SUPPLIED MATERIAL: Begin

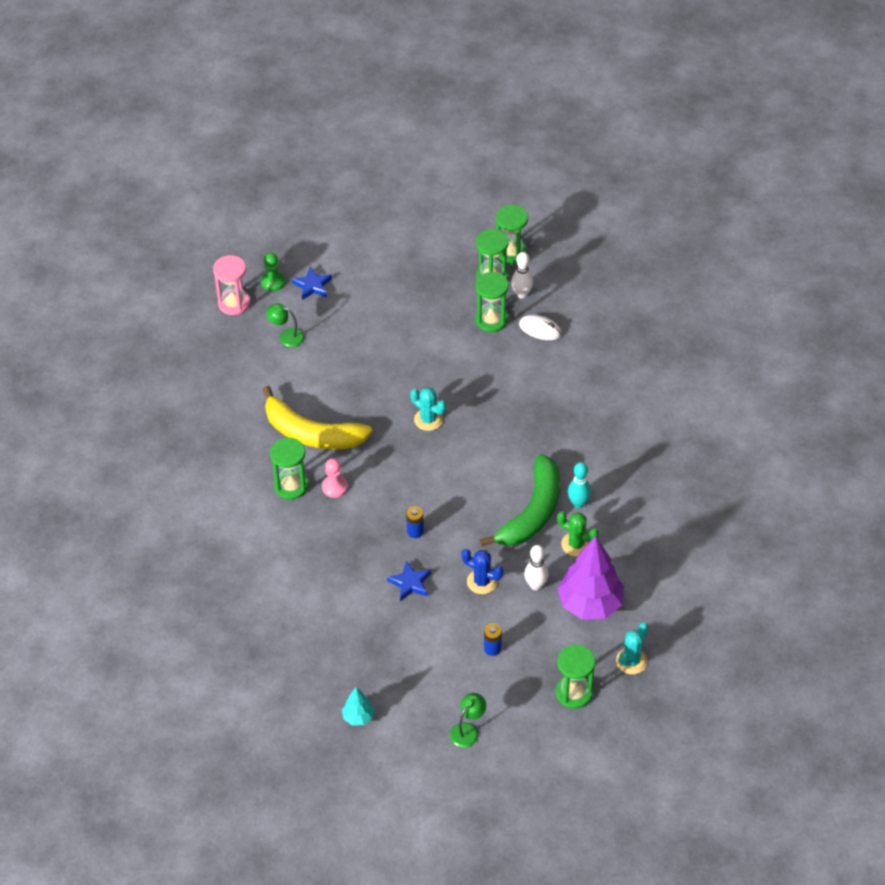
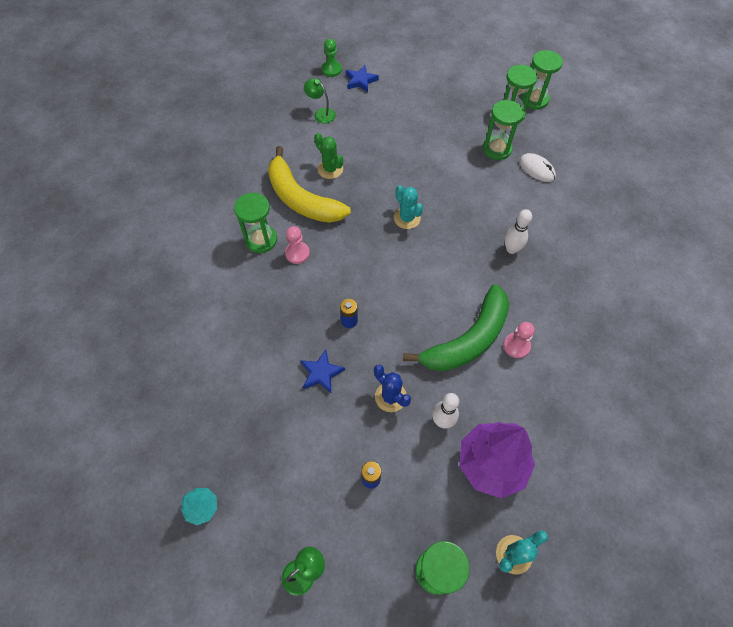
camera: 20 degrees right, 10 degrees up
pink hourglass [213,255,250,315] -> none
white bowling pin [511,252,533,299] -> white bowling pin moved to [504,209,532,254]
green cactus [557,511,599,557] -> green cactus moved to [314,133,343,179]
turquoise bowling pin [568,462,591,508] -> pink pawn [503,322,535,358]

SUPPLIED MATERIAL: End

Work through the records above. Copy every line with the string "pink".

pink hourglass [213,255,250,315] -> none
turquoise bowling pin [568,462,591,508] -> pink pawn [503,322,535,358]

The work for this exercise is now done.